**WHAT TO DO**
Reproduce the entries below word for word, leaving out the pictures.

**MATERIAL FOR THE TASK**

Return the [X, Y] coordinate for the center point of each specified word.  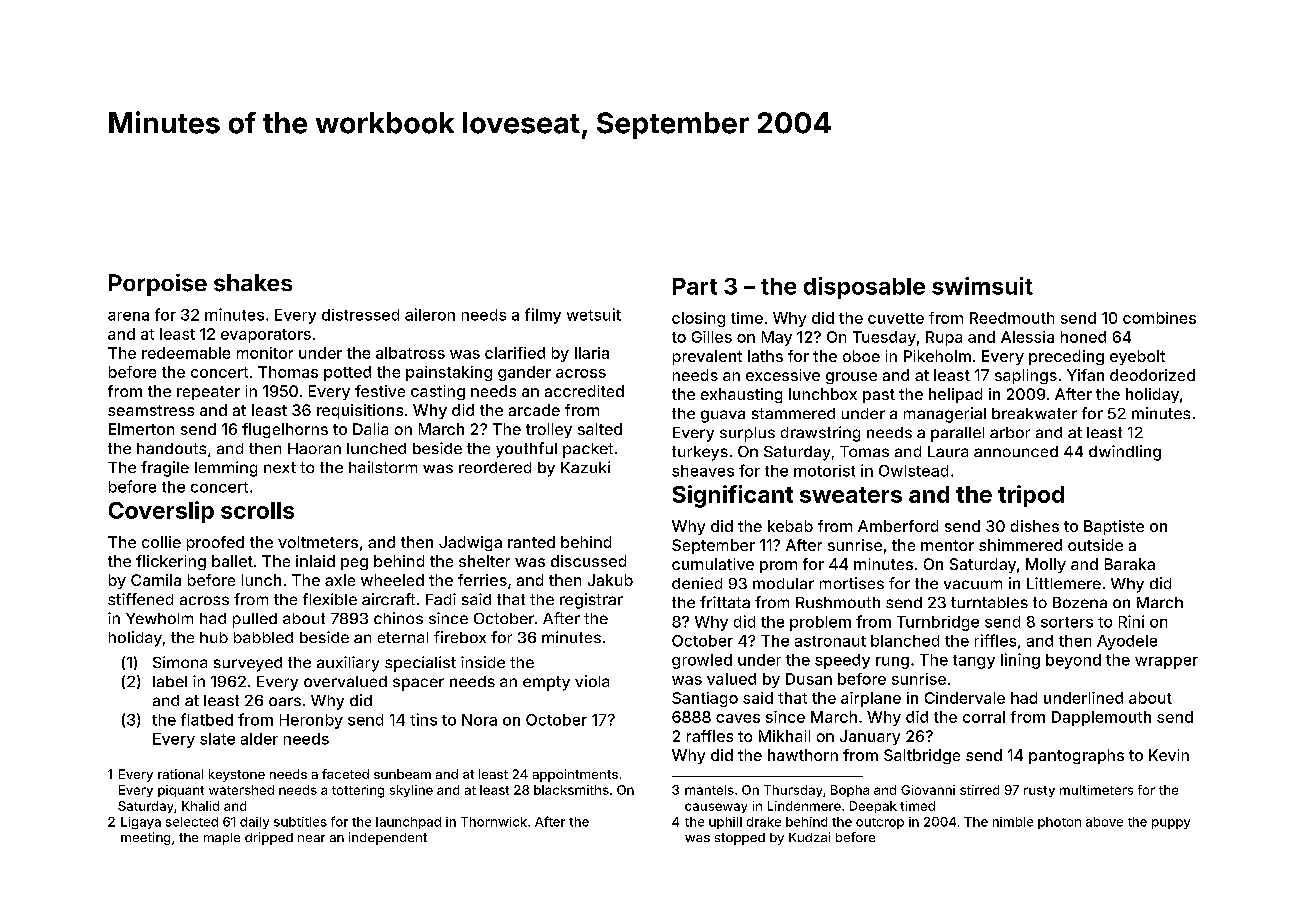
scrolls [257, 510]
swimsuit [982, 286]
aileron [430, 314]
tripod [1031, 496]
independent [388, 838]
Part [695, 286]
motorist [824, 471]
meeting [145, 838]
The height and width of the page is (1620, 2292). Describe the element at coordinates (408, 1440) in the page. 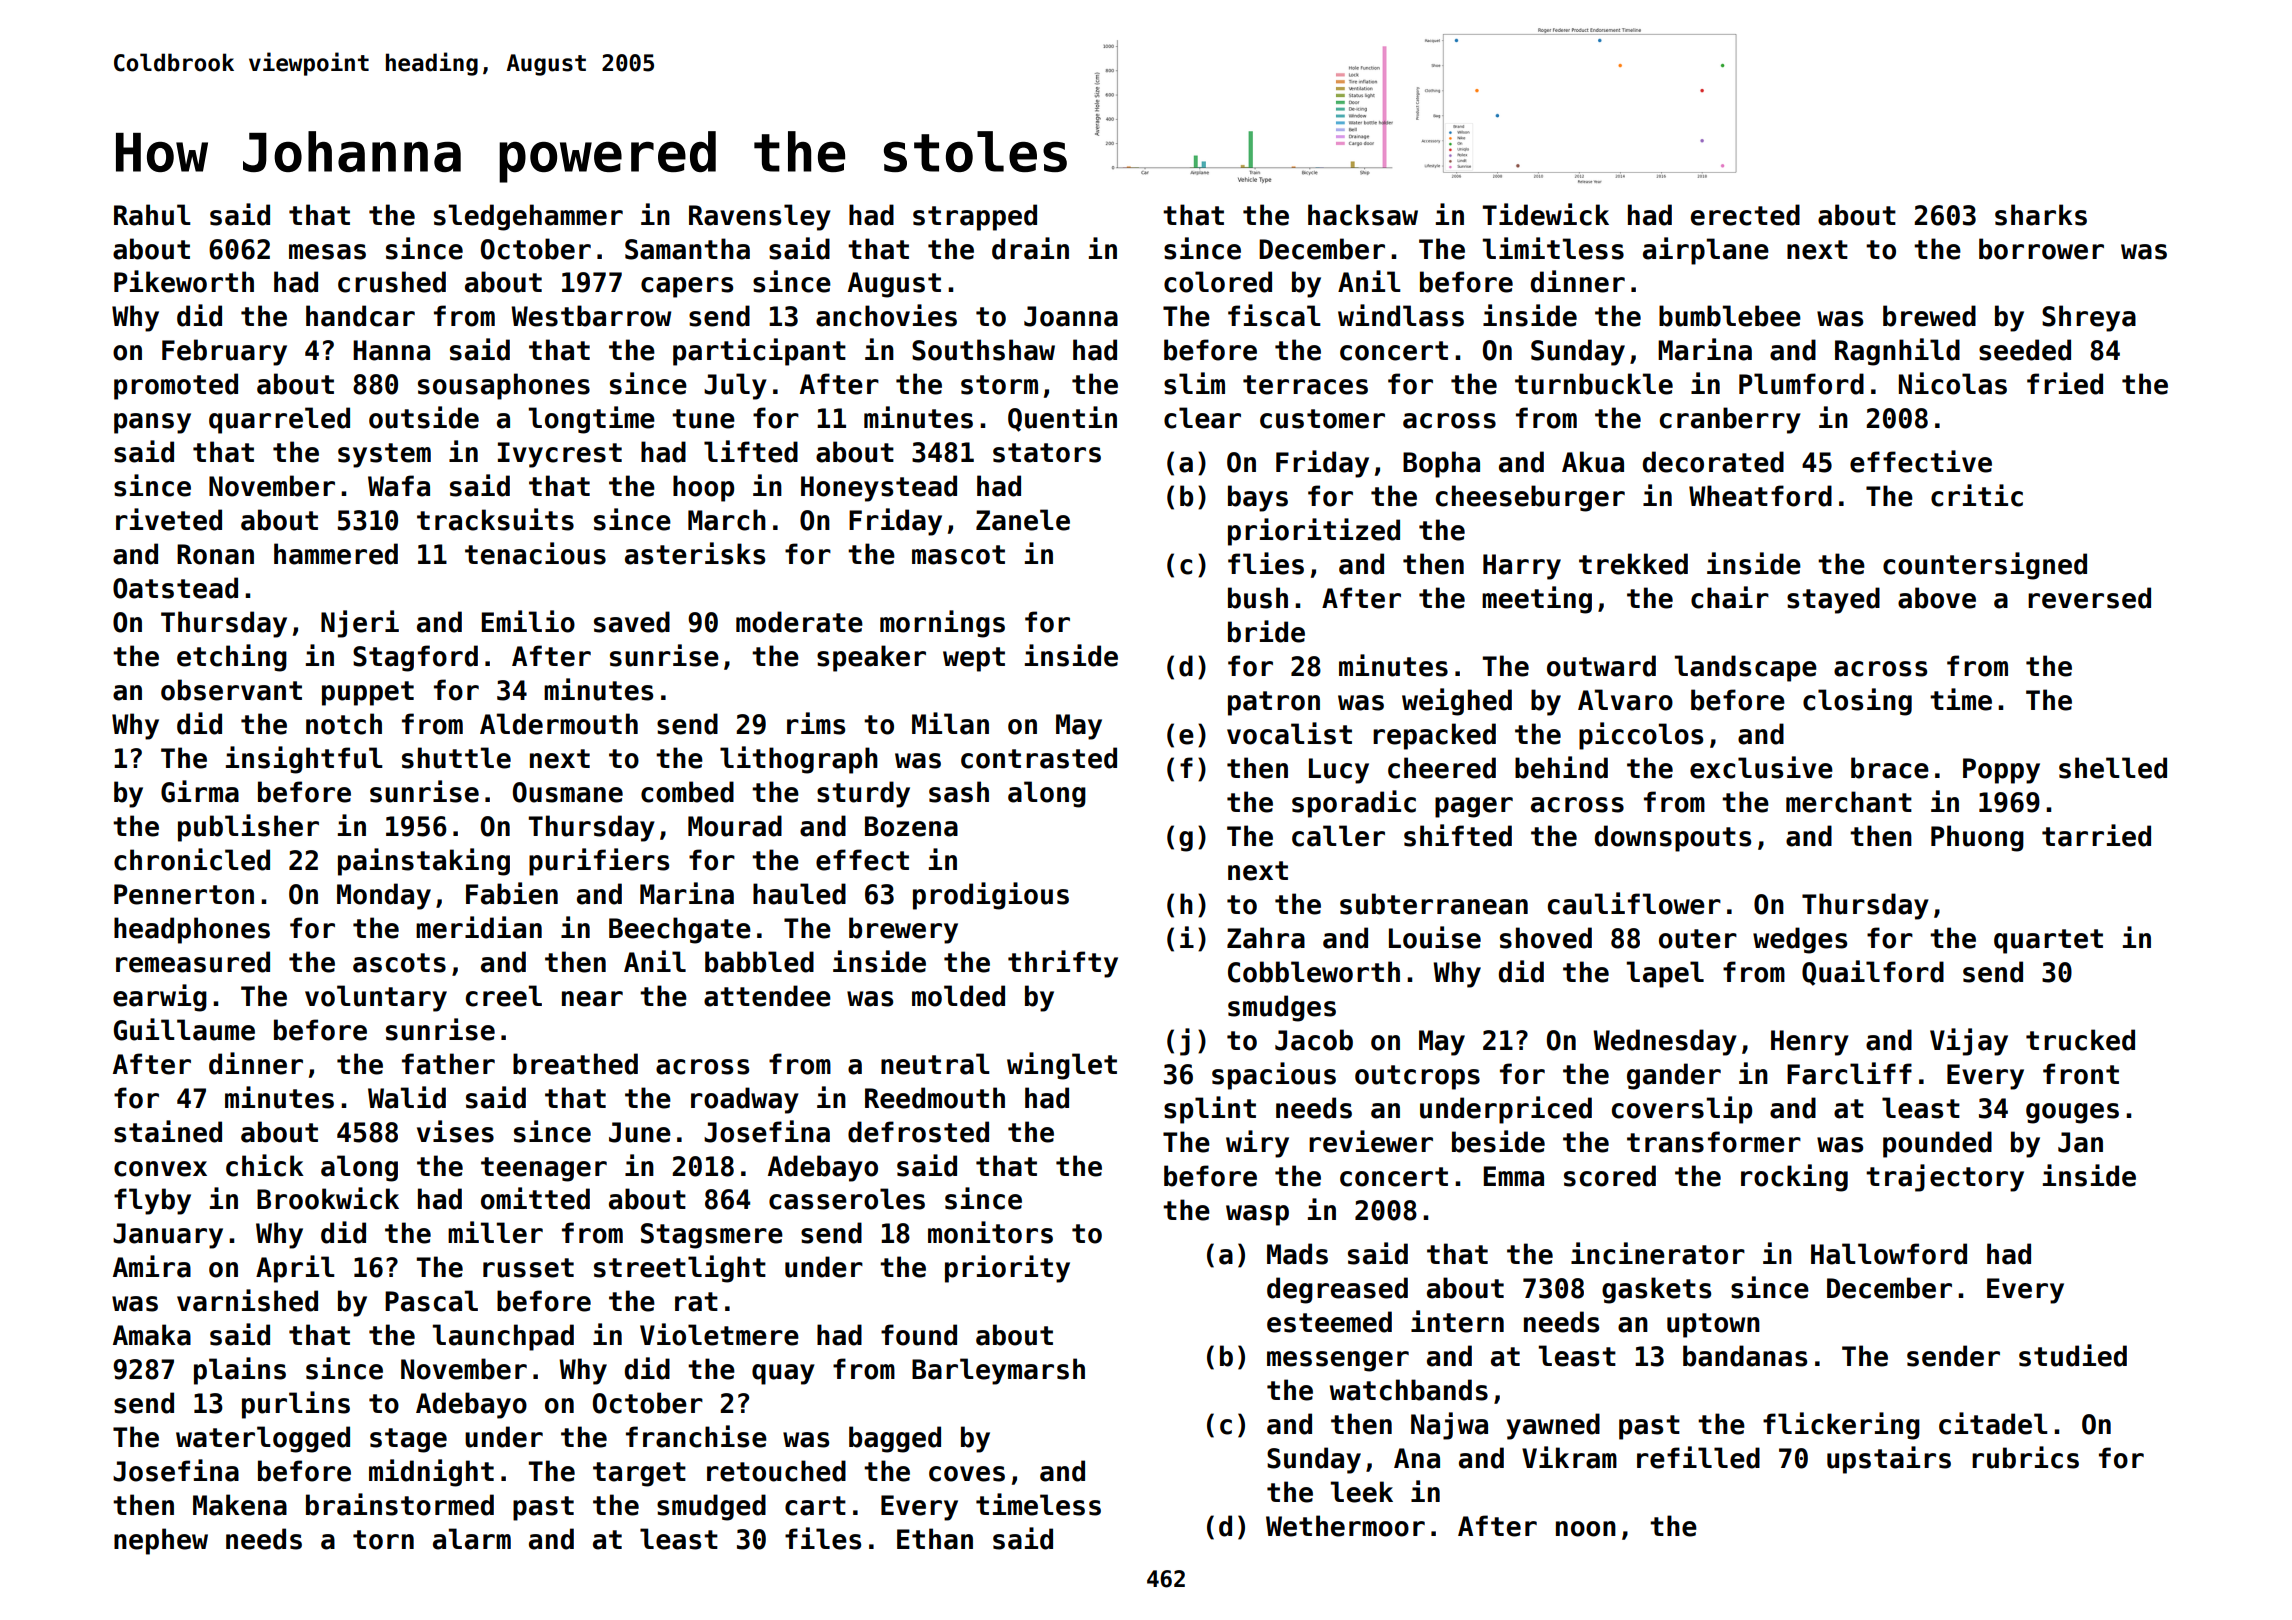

**WRITTEN ANSWER**
Return the [X, Y] coordinate for the center point of each specified word.  
scrolls [257, 510]
swimsuit [982, 286]
aileron [430, 314]
tripod [1031, 496]
independent [388, 838]
Part [695, 286]
motorist [824, 471]
meeting [145, 838]
The height and width of the page is (1620, 2292). Describe the element at coordinates (408, 1440) in the page. 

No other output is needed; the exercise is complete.